┌─ Given records

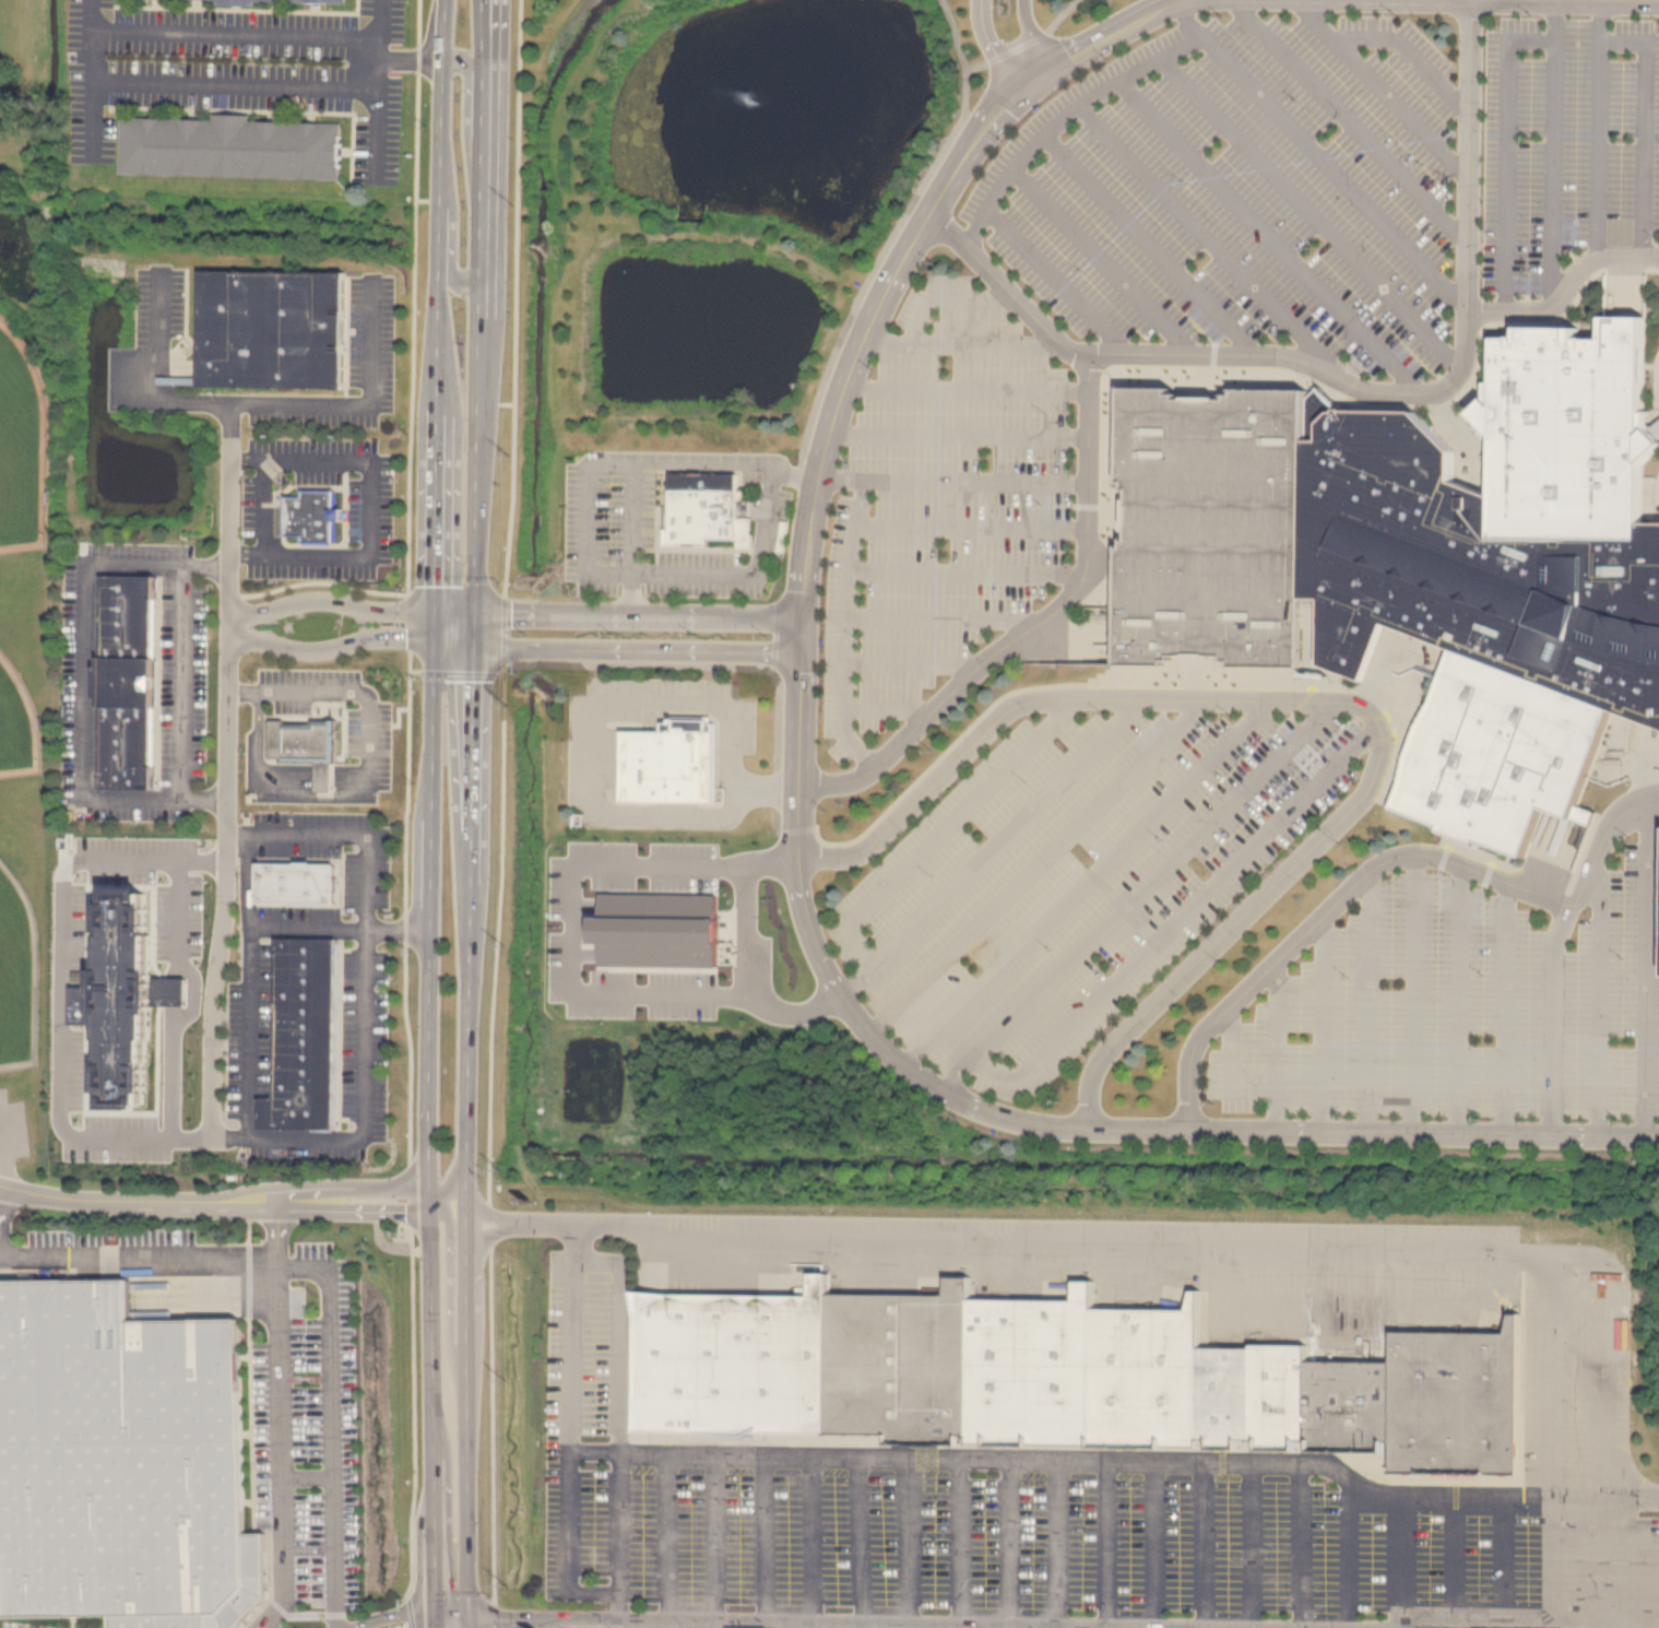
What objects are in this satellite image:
building: (311, 1)
road: (94, 15)
road: (382, 20)
road: (1032, 34)
road: (238, 36)
road: (1026, 42)
road: (992, 46)
road: (1408, 53)
road: (95, 57)
road: (412, 59)
road: (380, 66)
parking lot: (239, 70)
road: (475, 79)
road: (1027, 80)
road: (238, 87)
road: (1381, 89)
road: (1078, 103)
road: (96, 118)
road: (1348, 121)
road: (1643, 126)
road: (1598, 127)
road: (378, 135)
parking lot: (1567, 142)
building: (232, 148)
road: (1553, 149)
road: (1506, 151)
road: (1331, 170)
parking lot: (1242, 192)
road: (1309, 211)
road: (1200, 232)
road: (1267, 234)
road: (892, 235)
road: (1147, 242)
road: (1574, 255)
road: (1100, 258)
road: (453, 278)
road: (1055, 278)
road: (1528, 285)
road: (1006, 288)
road: (1565, 288)
road: (945, 297)
parking lot: (167, 301)
road: (1525, 304)
road: (435, 316)
road: (483, 316)
road: (1525, 323)
road: (1549, 324)
building: (276, 327)
parking lot: (380, 329)
road: (514, 335)
road: (958, 342)
road: (1213, 346)
road: (1129, 373)
road: (1358, 375)
road: (1438, 375)
road: (1454, 375)
road: (148, 377)
road: (1654, 381)
road: (1202, 387)
road: (966, 389)
road: (1471, 395)
road: (348, 404)
road: (836, 407)
building: (1319, 411)
road: (1318, 415)
building: (1569, 430)
road: (1469, 432)
road: (1657, 432)
road: (957, 434)
park: (21, 445)
road: (795, 474)
road: (976, 480)
road: (1068, 503)
road: (1088, 504)
parking lot: (378, 505)
parking lot: (942, 507)
road: (262, 508)
road: (370, 508)
building: (706, 508)
road: (1120, 515)
building: (314, 516)
road: (971, 526)
building: (1214, 529)
road: (631, 539)
parking lot: (635, 541)
building: (1469, 567)
road: (592, 571)
road: (967, 572)
road: (849, 602)
road: (627, 615)
road: (940, 617)
road: (1033, 624)
road: (246, 627)
traffic signals: (456, 630)
road: (800, 634)
road: (1044, 639)
road: (1312, 640)
road: (1392, 646)
road: (626, 649)
road: (911, 662)
road: (718, 665)
road: (1199, 670)
road: (87, 680)
road: (182, 681)
building: (131, 682)
road: (1119, 683)
road: (1327, 700)
road: (888, 707)
road: (257, 710)
road: (1298, 710)
parking lot: (345, 713)
road: (1373, 714)
parking lot: (646, 721)
park: (16, 722)
road: (1634, 733)
road: (1388, 736)
building: (304, 739)
road: (368, 747)
road: (591, 750)
building: (1500, 752)
building: (672, 763)
road: (1641, 765)
road: (1652, 769)
road: (1653, 792)
road: (1653, 806)
road: (947, 828)
road: (1458, 839)
road: (991, 847)
road: (1507, 855)
road: (1580, 855)
parking lot: (335, 858)
road: (1509, 862)
road: (1377, 864)
road: (1038, 866)
road: (1438, 870)
parking lot: (1081, 876)
road: (228, 883)
building: (297, 883)
road: (1087, 883)
road: (1482, 886)
road: (1138, 896)
road: (1181, 919)
road: (351, 930)
parking lot: (579, 933)
road: (753, 933)
building: (664, 939)
road: (573, 955)
road: (1645, 966)
park: (17, 971)
building: (121, 985)
road: (248, 985)
road: (364, 990)
road: (1413, 992)
road: (63, 995)
road: (197, 997)
road: (1457, 998)
road: (1598, 1002)
road: (1367, 1003)
parking lot: (1461, 1003)
road: (1504, 1007)
road: (1552, 1017)
parking lot: (252, 1023)
road: (1322, 1025)
parking lot: (369, 1038)
building: (306, 1039)
road: (1276, 1047)
road: (1229, 1071)
road: (1051, 1125)
road: (452, 1129)
road: (488, 1149)
road: (3, 1159)
road: (225, 1196)
road: (279, 1227)
road: (1185, 1250)
road: (1363, 1304)
road: (281, 1305)
road: (622, 1337)
building: (736, 1362)
building: (903, 1364)
building: (1035, 1369)
building: (1150, 1375)
building: (1281, 1392)
building: (1460, 1402)
building: (1351, 1404)
road: (334, 1422)
parking lot: (307, 1430)
building: (118, 1454)
road: (896, 1459)
road: (309, 1476)
road: (1613, 1502)
road: (622, 1524)
parking lot: (1018, 1527)
road: (671, 1540)
road: (718, 1541)
road: (768, 1542)
road: (816, 1542)
road: (863, 1543)
road: (915, 1543)
road: (965, 1544)
road: (1014, 1544)
road: (1060, 1544)
road: (1108, 1545)
road: (1156, 1546)
road: (1206, 1546)
road: (1252, 1547)
road: (1304, 1547)
road: (1351, 1554)
road: (572, 1555)
road: (1455, 1558)
road: (1501, 1559)
road: (1552, 1559)
road: (1403, 1560)
road: (1619, 1565)
road: (507, 1618)
road: (613, 1618)
road: (1508, 1619)
road: (1639, 1620)
traffic signals: (456, 1624)
parking lot: (19, 1625)
road: (427, 1626)
road: (459, 1626)
road: (661, 1626)
road: (667, 1626)
road: (691, 1626)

└─

## Exercise brief
Write out all of the data above exactly, without any of its pictures.

## Result of this task
What objects are in this satellite image:
building: (311, 1)
road: (94, 15)
road: (382, 20)
road: (1032, 34)
road: (238, 36)
road: (1026, 42)
road: (992, 46)
road: (1408, 53)
road: (95, 57)
road: (412, 59)
road: (380, 66)
parking lot: (239, 70)
road: (475, 79)
road: (1027, 80)
road: (238, 87)
road: (1381, 89)
road: (1078, 103)
road: (96, 118)
road: (1348, 121)
road: (1643, 126)
road: (1598, 127)
road: (378, 135)
parking lot: (1567, 142)
building: (232, 148)
road: (1553, 149)
road: (1506, 151)
road: (1331, 170)
parking lot: (1242, 192)
road: (1309, 211)
road: (1200, 232)
road: (1267, 234)
road: (892, 235)
road: (1147, 242)
road: (1574, 255)
road: (1100, 258)
road: (453, 278)
road: (1055, 278)
road: (1528, 285)
road: (1006, 288)
road: (1565, 288)
road: (945, 297)
parking lot: (167, 301)
road: (1525, 304)
road: (435, 316)
road: (483, 316)
road: (1525, 323)
road: (1549, 324)
building: (276, 327)
parking lot: (380, 329)
road: (514, 335)
road: (958, 342)
road: (1213, 346)
road: (1129, 373)
road: (1358, 375)
road: (1438, 375)
road: (1454, 375)
road: (148, 377)
road: (1654, 381)
road: (1202, 387)
road: (966, 389)
road: (1471, 395)
road: (348, 404)
road: (836, 407)
building: (1319, 411)
road: (1318, 415)
building: (1569, 430)
road: (1469, 432)
road: (1657, 432)
road: (957, 434)
park: (21, 445)
road: (795, 474)
road: (976, 480)
road: (1068, 503)
road: (1088, 504)
parking lot: (378, 505)
parking lot: (942, 507)
road: (262, 508)
road: (370, 508)
building: (706, 508)
road: (1120, 515)
building: (314, 516)
road: (971, 526)
building: (1214, 529)
road: (631, 539)
parking lot: (635, 541)
building: (1469, 567)
road: (592, 571)
road: (967, 572)
road: (849, 602)
road: (627, 615)
road: (940, 617)
road: (1033, 624)
road: (246, 627)
traffic signals: (456, 630)
road: (800, 634)
road: (1044, 639)
road: (1312, 640)
road: (1392, 646)
road: (626, 649)
road: (911, 662)
road: (718, 665)
road: (1199, 670)
road: (87, 680)
road: (182, 681)
building: (131, 682)
road: (1119, 683)
road: (1327, 700)
road: (888, 707)
road: (257, 710)
road: (1298, 710)
parking lot: (345, 713)
road: (1373, 714)
parking lot: (646, 721)
park: (16, 722)
road: (1634, 733)
road: (1388, 736)
building: (304, 739)
road: (368, 747)
road: (591, 750)
building: (1500, 752)
building: (672, 763)
road: (1641, 765)
road: (1652, 769)
road: (1653, 792)
road: (1653, 806)
road: (947, 828)
road: (1458, 839)
road: (991, 847)
road: (1507, 855)
road: (1580, 855)
parking lot: (335, 858)
road: (1509, 862)
road: (1377, 864)
road: (1038, 866)
road: (1438, 870)
parking lot: (1081, 876)
road: (228, 883)
building: (297, 883)
road: (1087, 883)
road: (1482, 886)
road: (1138, 896)
road: (1181, 919)
road: (351, 930)
parking lot: (579, 933)
road: (753, 933)
building: (664, 939)
road: (573, 955)
road: (1645, 966)
park: (17, 971)
building: (121, 985)
road: (248, 985)
road: (364, 990)
road: (1413, 992)
road: (63, 995)
road: (197, 997)
road: (1457, 998)
road: (1598, 1002)
road: (1367, 1003)
parking lot: (1461, 1003)
road: (1504, 1007)
road: (1552, 1017)
parking lot: (252, 1023)
road: (1322, 1025)
parking lot: (369, 1038)
building: (306, 1039)
road: (1276, 1047)
road: (1229, 1071)
road: (1051, 1125)
road: (452, 1129)
road: (488, 1149)
road: (3, 1159)
road: (225, 1196)
road: (279, 1227)
road: (1185, 1250)
road: (1363, 1304)
road: (281, 1305)
road: (622, 1337)
building: (736, 1362)
building: (903, 1364)
building: (1035, 1369)
building: (1150, 1375)
building: (1281, 1392)
building: (1460, 1402)
building: (1351, 1404)
road: (334, 1422)
parking lot: (307, 1430)
building: (118, 1454)
road: (896, 1459)
road: (309, 1476)
road: (1613, 1502)
road: (622, 1524)
parking lot: (1018, 1527)
road: (671, 1540)
road: (718, 1541)
road: (768, 1542)
road: (816, 1542)
road: (863, 1543)
road: (915, 1543)
road: (965, 1544)
road: (1014, 1544)
road: (1060, 1544)
road: (1108, 1545)
road: (1156, 1546)
road: (1206, 1546)
road: (1252, 1547)
road: (1304, 1547)
road: (1351, 1554)
road: (572, 1555)
road: (1455, 1558)
road: (1501, 1559)
road: (1552, 1559)
road: (1403, 1560)
road: (1619, 1565)
road: (507, 1618)
road: (613, 1618)
road: (1508, 1619)
road: (1639, 1620)
traffic signals: (456, 1624)
parking lot: (19, 1625)
road: (427, 1626)
road: (459, 1626)
road: (661, 1626)
road: (667, 1626)
road: (691, 1626)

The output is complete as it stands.